### Stored items:
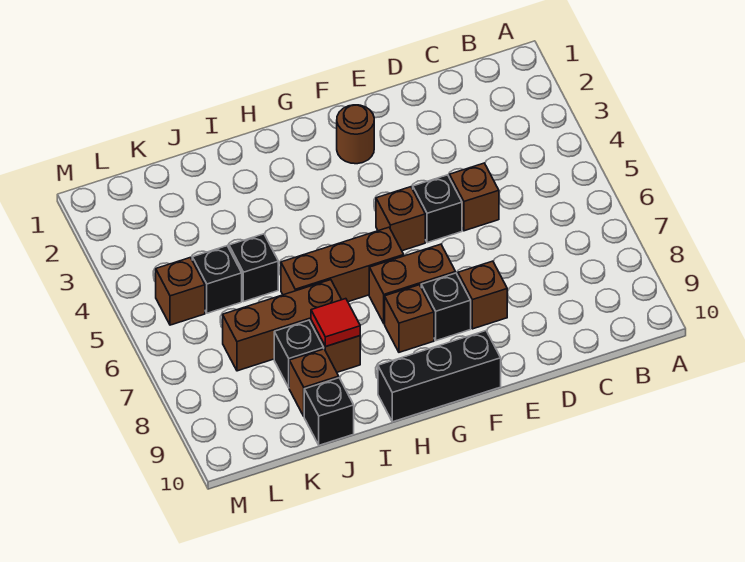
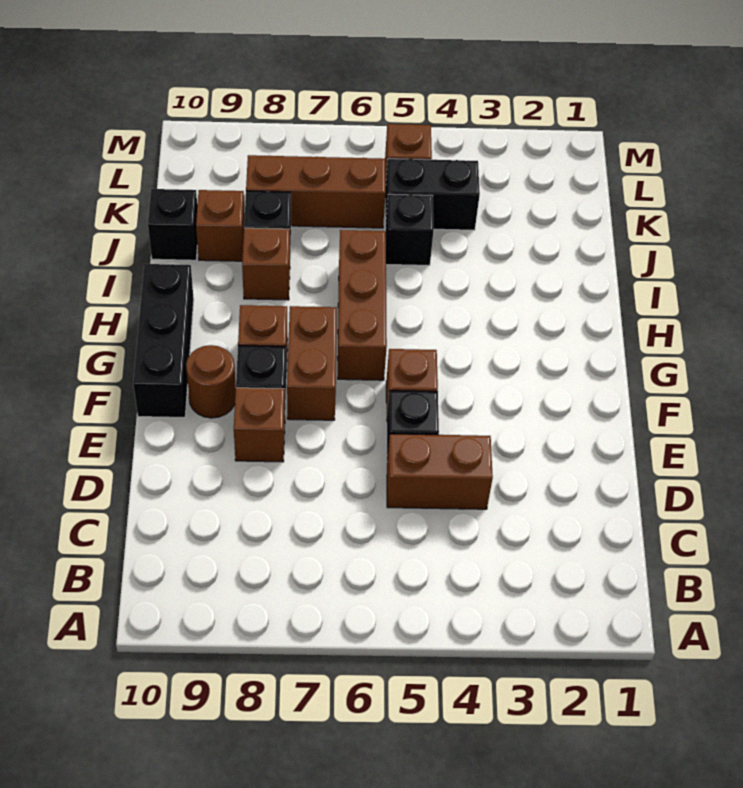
brown brick D5 level 1 -> brown brick D4:D5 level 1
brown round brick F2 level 1 -> brown round brick F9 level 1
brown brick I7:K7 level 1 -> brown brick K6:K8 level 1
red tile I8 level 2 -> none
black brick K5 level 1 -> black brick K4:K5 level 1

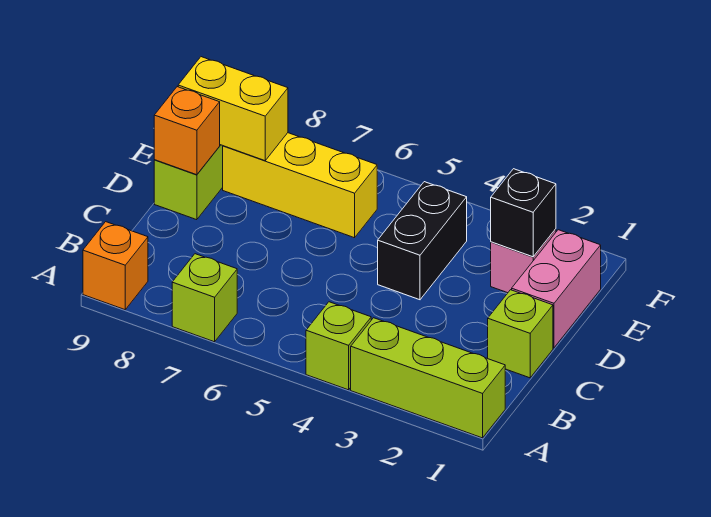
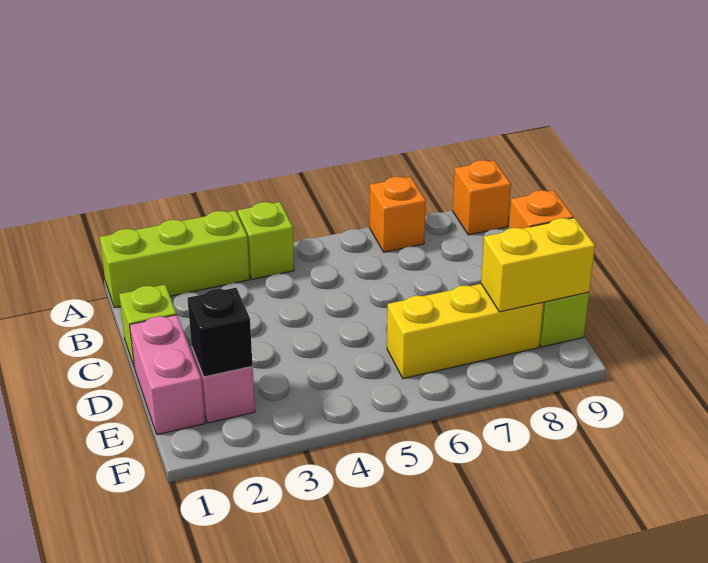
lime brick A7 level 1 -> orange brick A7 level 1
black brick D4:E4 level 1 -> none

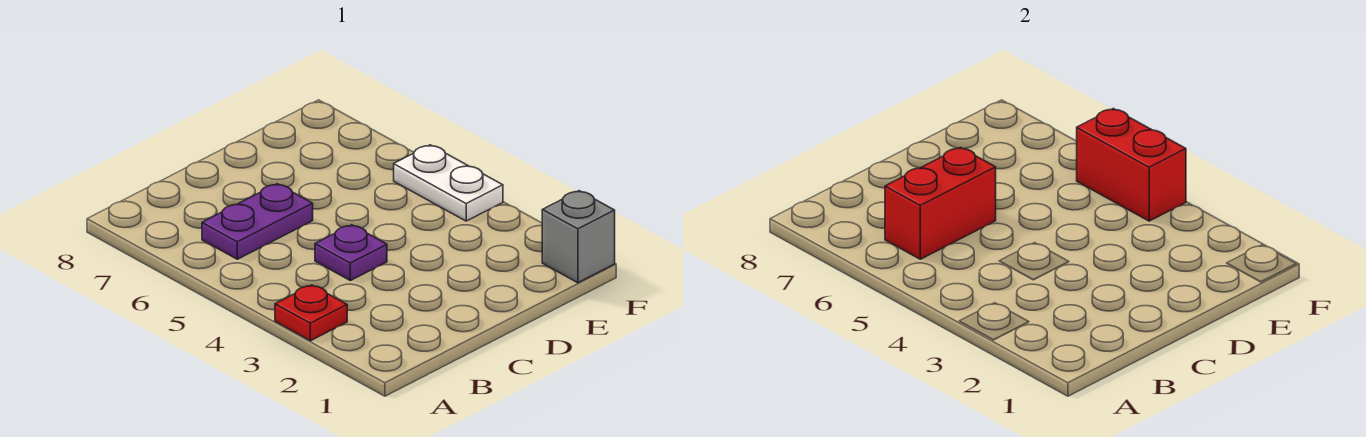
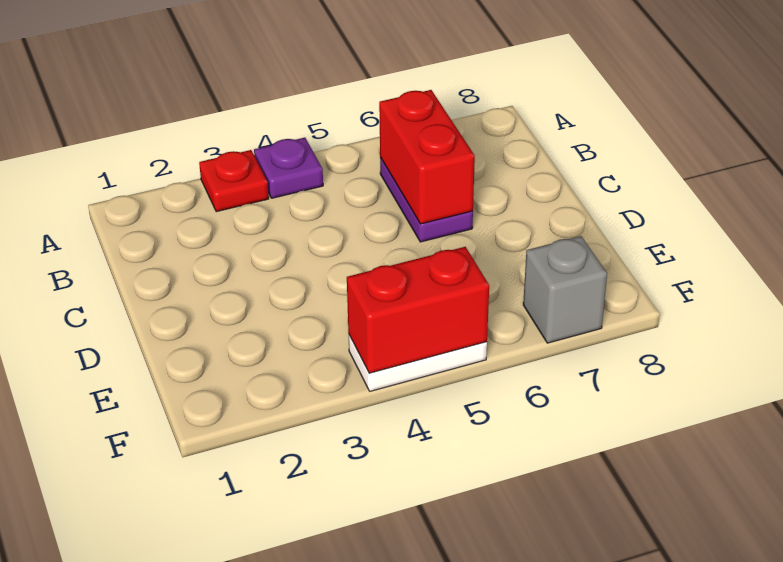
purple plate C4 level 1 -> purple plate A4 level 1
grey brick F1 level 1 -> grey brick F7 level 1

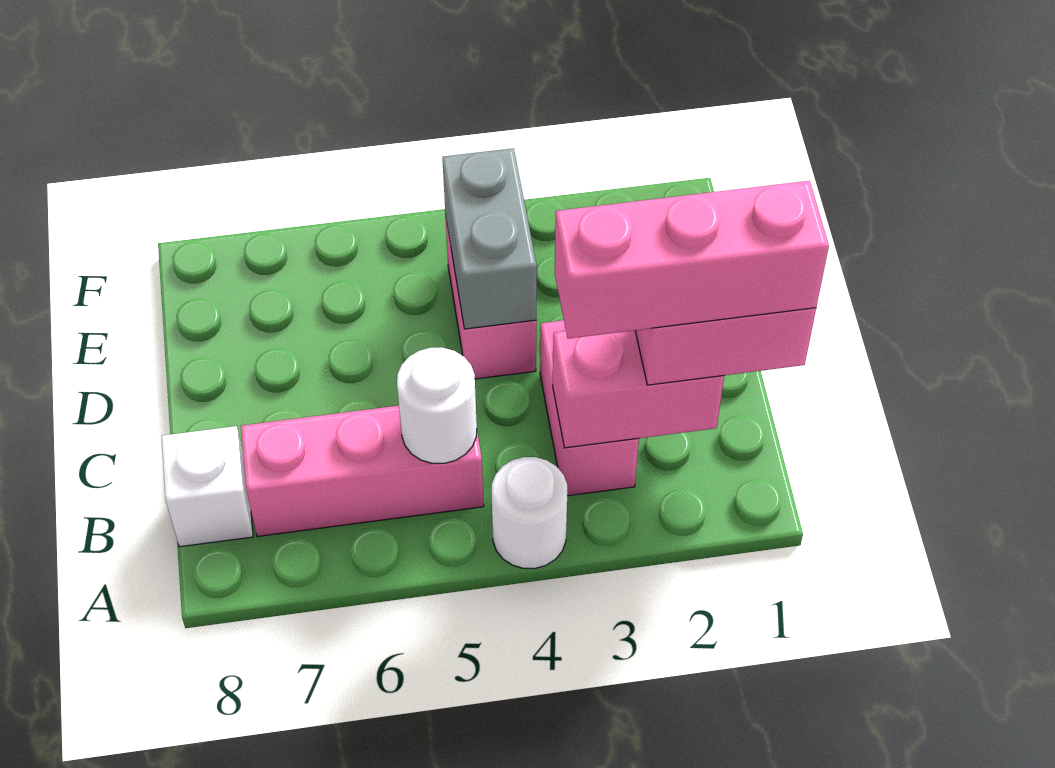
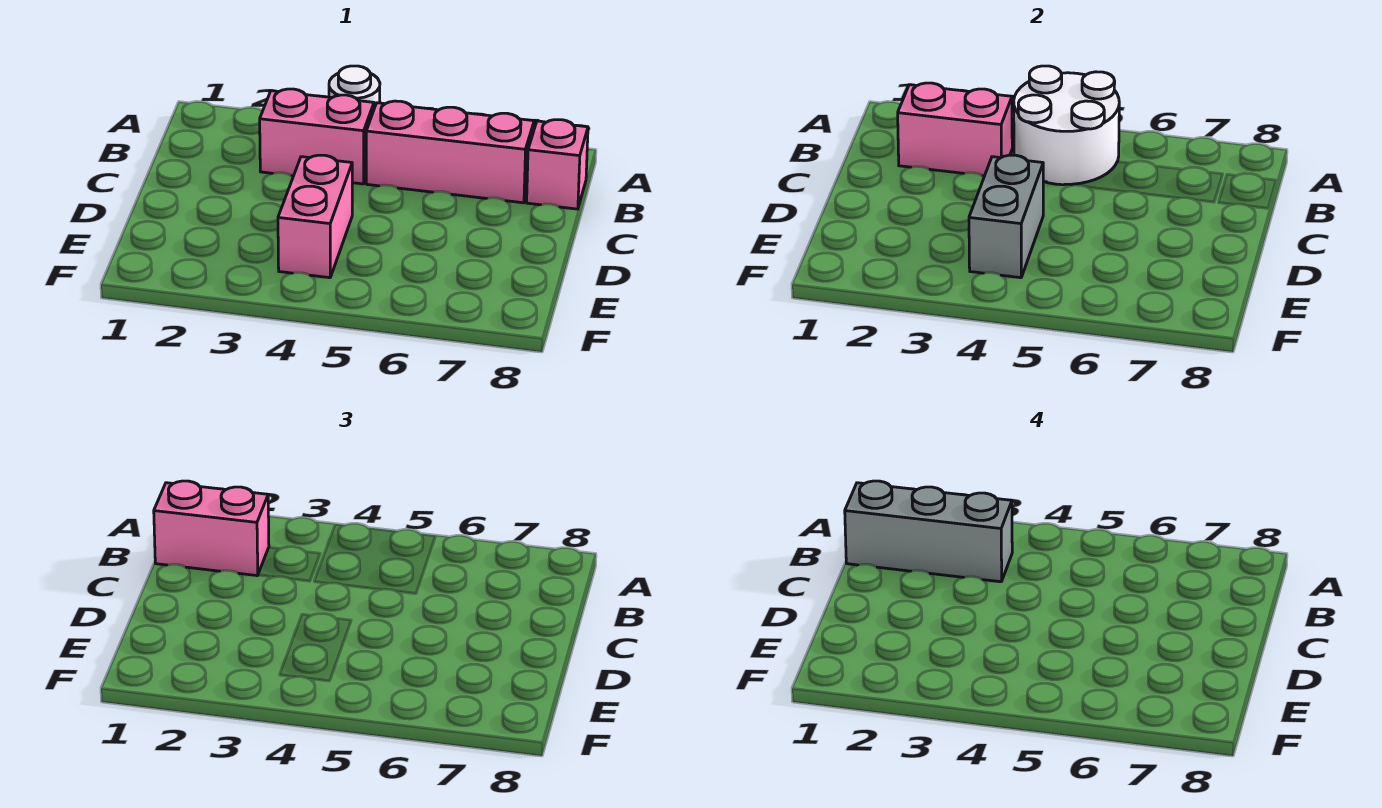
pink brick B1:B3 level 4 -> grey brick B1:B3 level 4
pink brick B3:C3 level 1 -> pink brick B3:B4 level 1
white round brick B5 level 2 -> white round brick A4:B5 level 2
white brick B8 level 1 -> pink brick B8 level 1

### Your task:
Reply with nothing but the number of lines in the entries above that hold the string "round".

### Answer:
2